══ Dataset excerpts

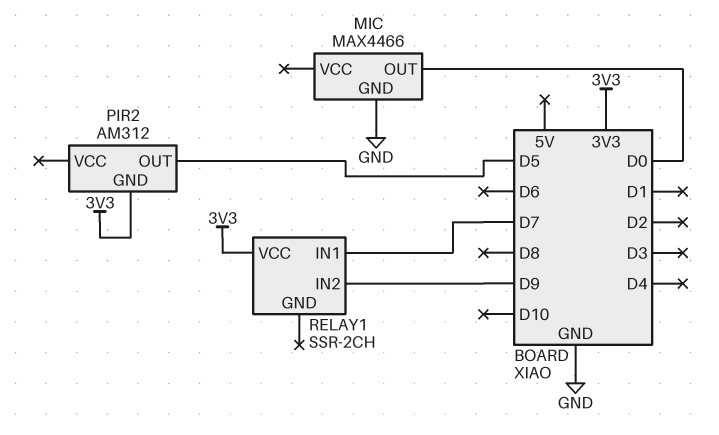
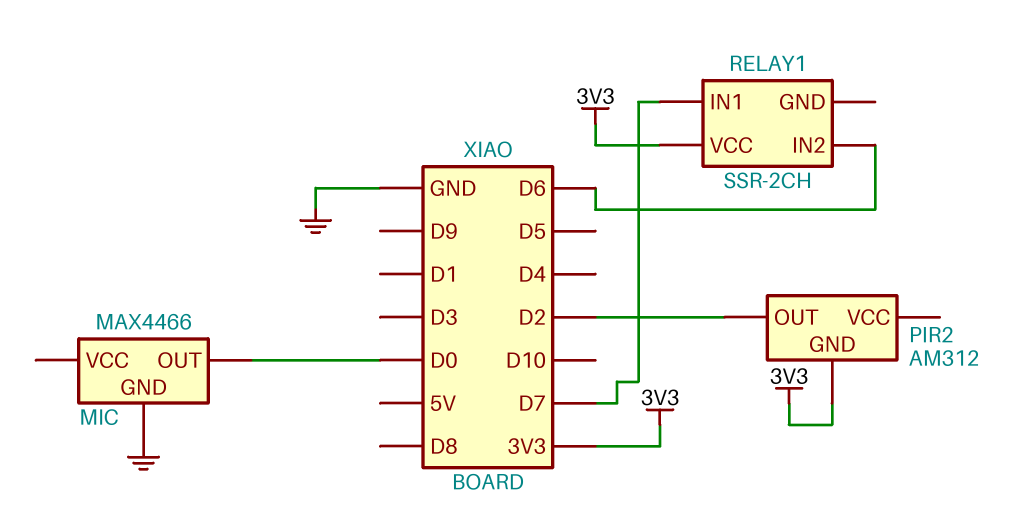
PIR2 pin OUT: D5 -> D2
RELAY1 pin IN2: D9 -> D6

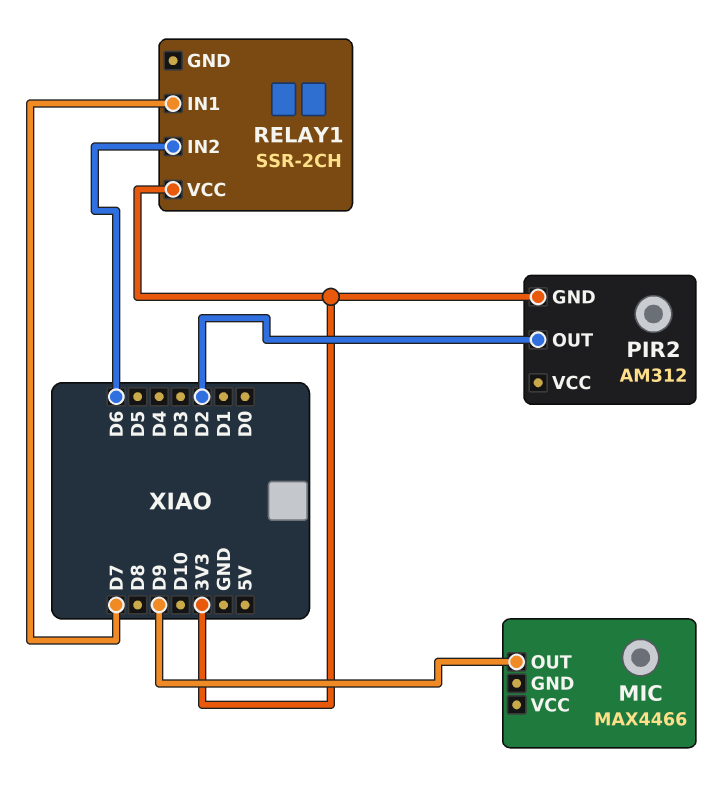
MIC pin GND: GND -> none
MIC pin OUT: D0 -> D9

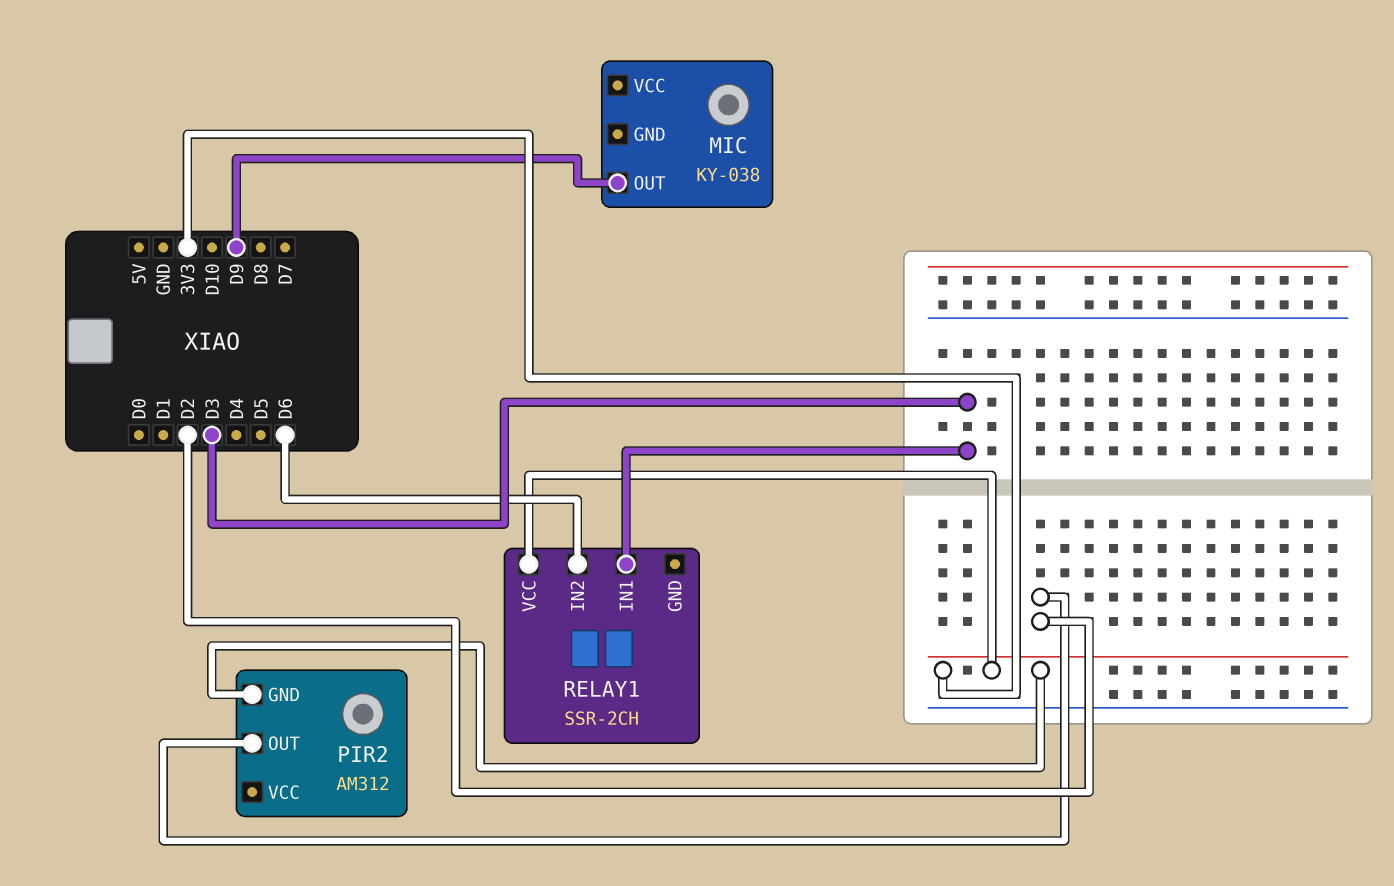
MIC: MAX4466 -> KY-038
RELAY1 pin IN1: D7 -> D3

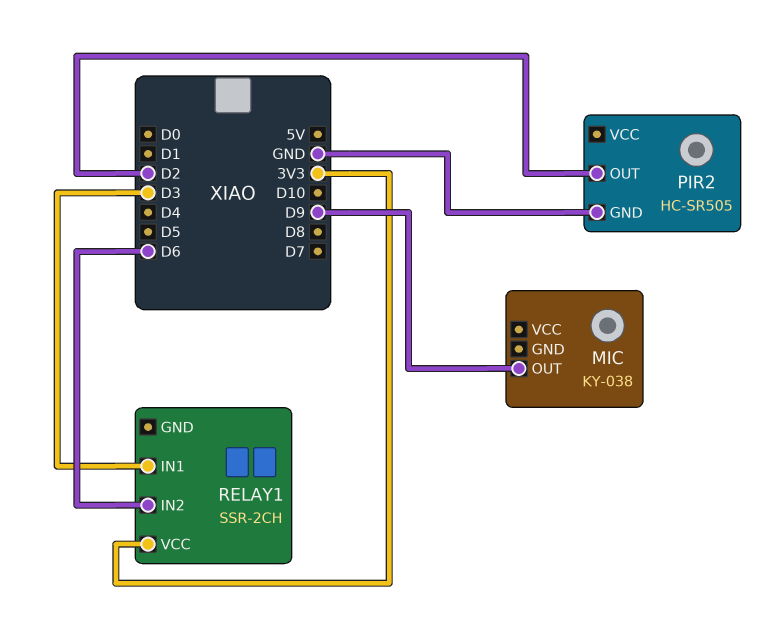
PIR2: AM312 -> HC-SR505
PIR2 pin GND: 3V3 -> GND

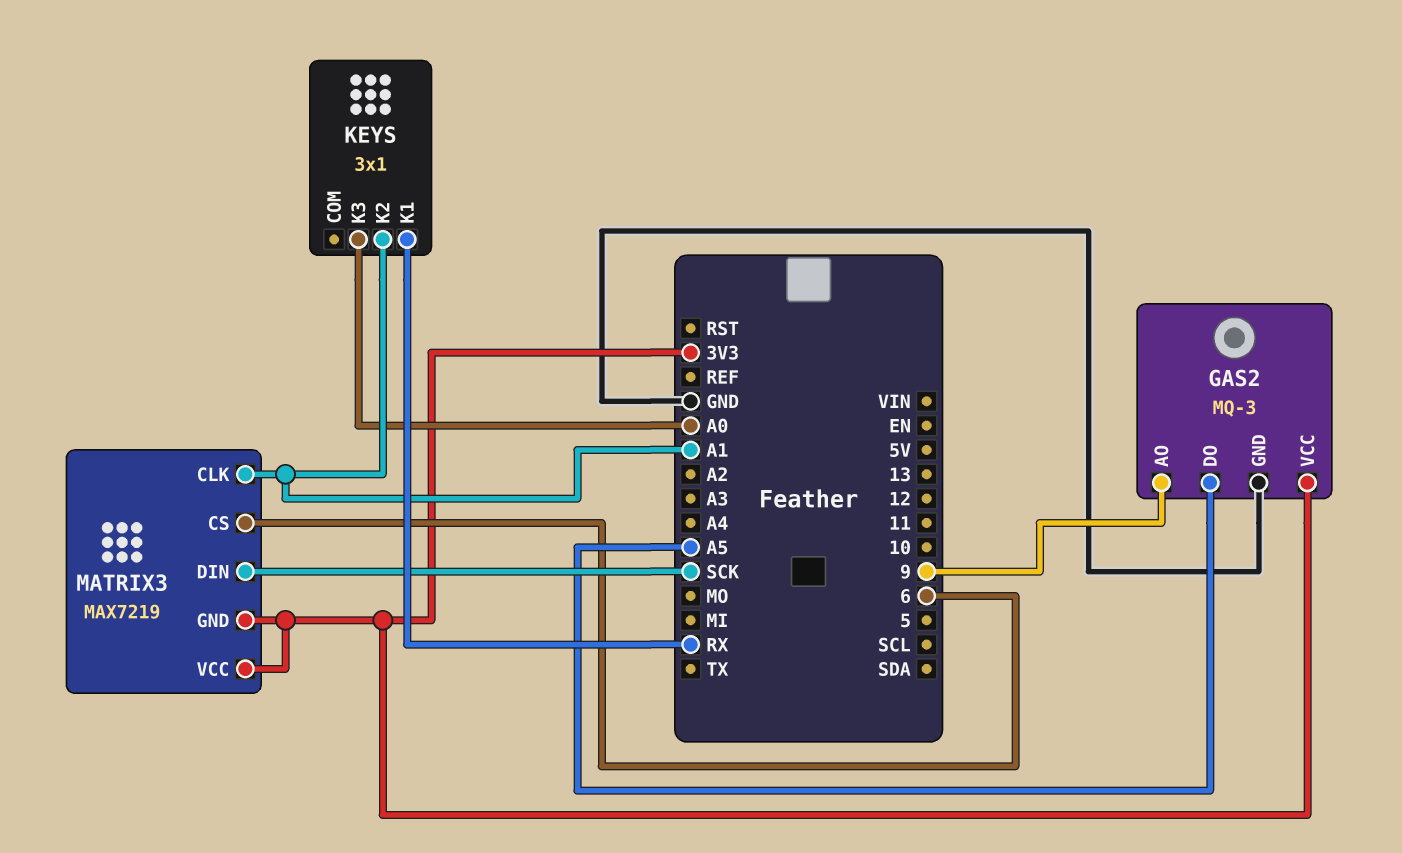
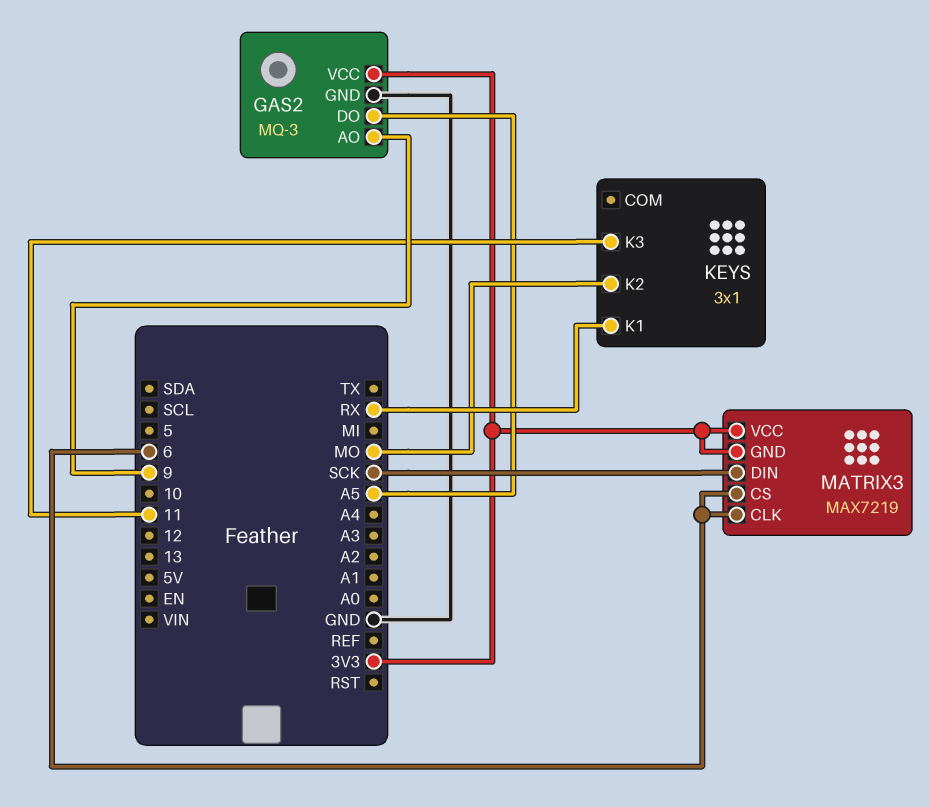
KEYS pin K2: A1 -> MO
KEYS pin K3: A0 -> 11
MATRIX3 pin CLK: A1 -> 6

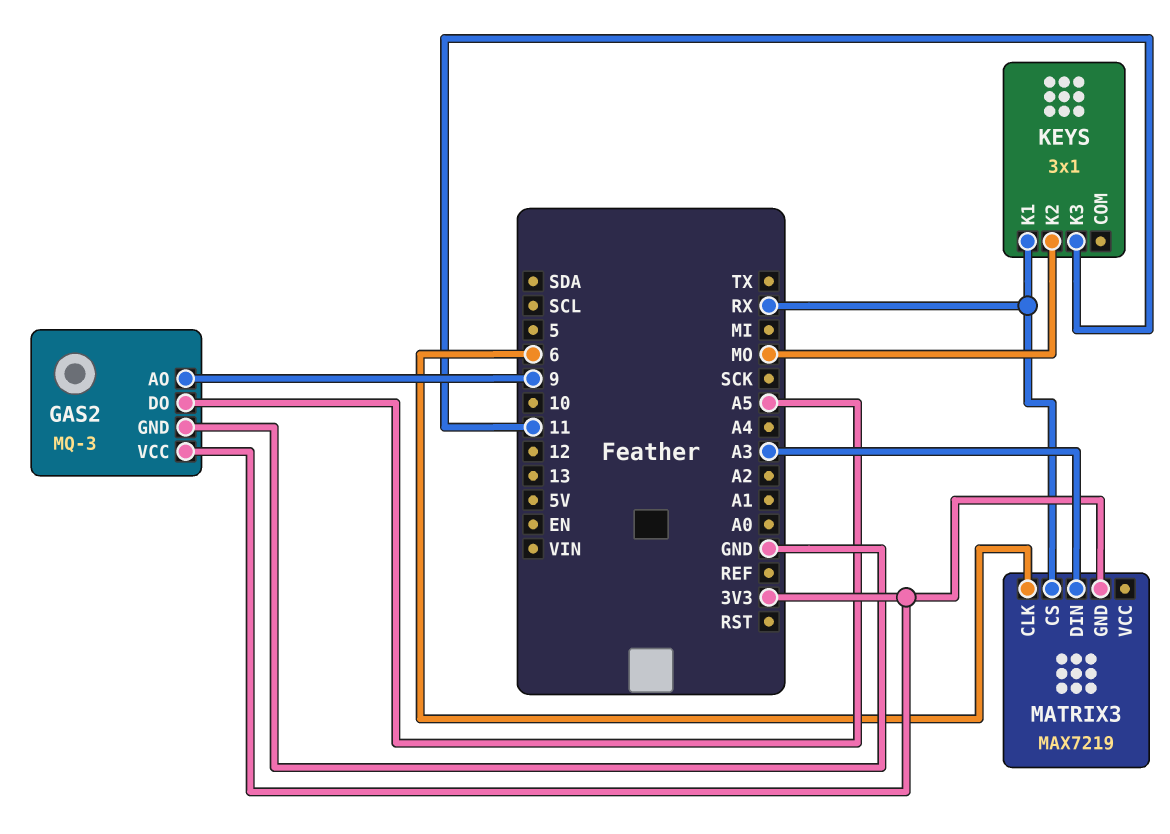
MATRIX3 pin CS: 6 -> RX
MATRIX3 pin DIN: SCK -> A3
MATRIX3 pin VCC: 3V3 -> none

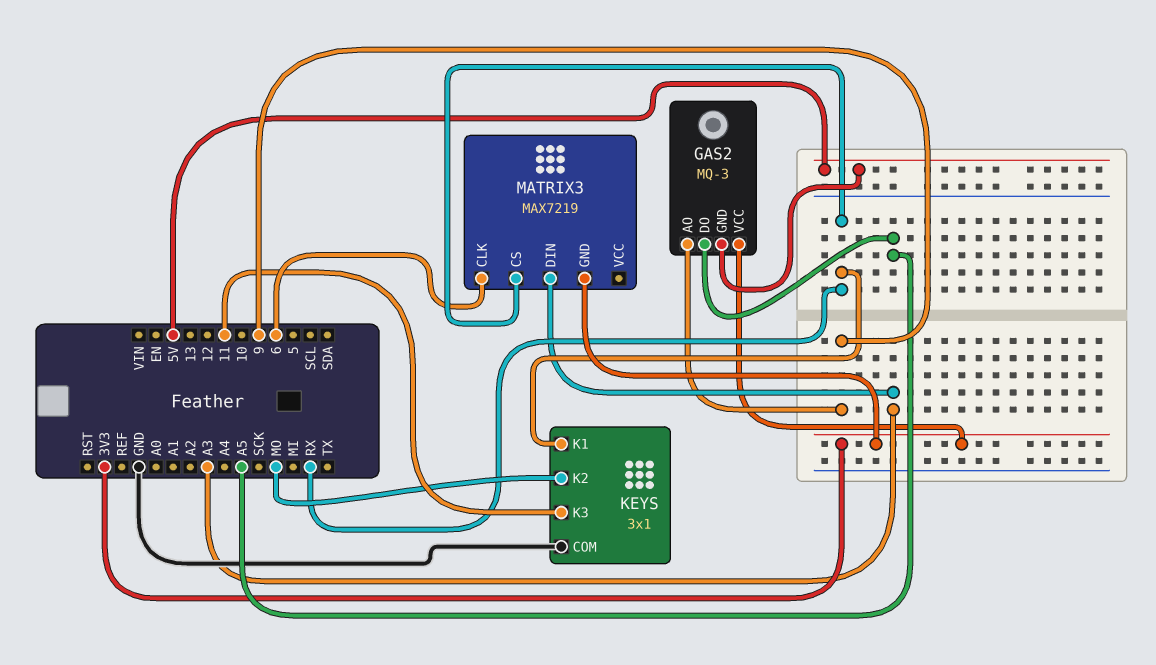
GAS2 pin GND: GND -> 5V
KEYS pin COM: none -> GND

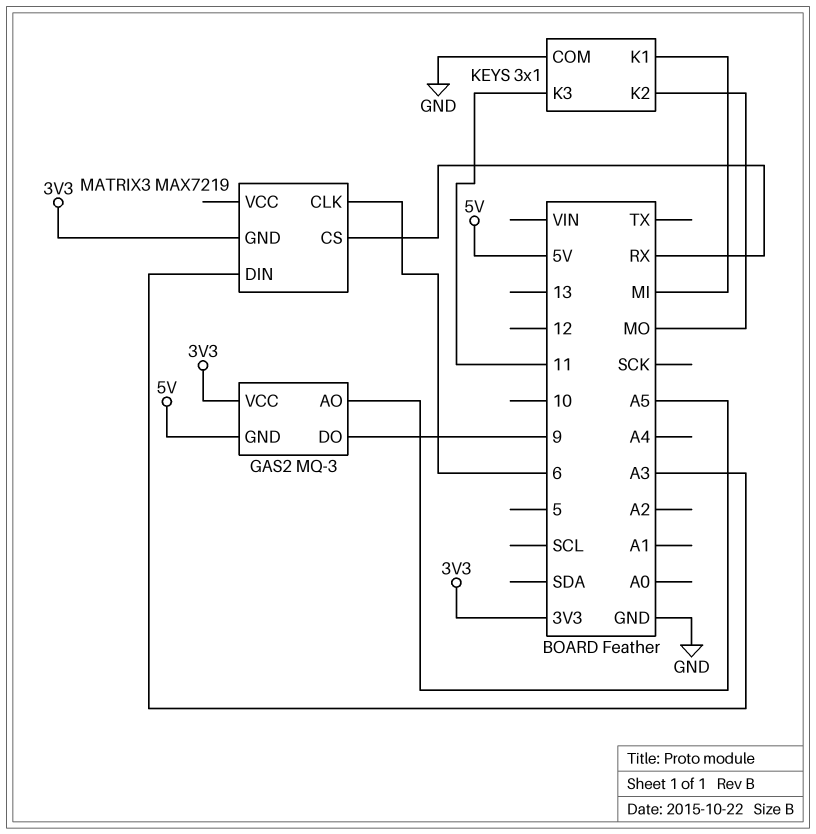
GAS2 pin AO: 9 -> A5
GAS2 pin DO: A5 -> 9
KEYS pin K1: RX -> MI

════

Exercise goal:
Across all the entries, count the lines that contain the word "none" and give the number by itself.

Exercise response:
3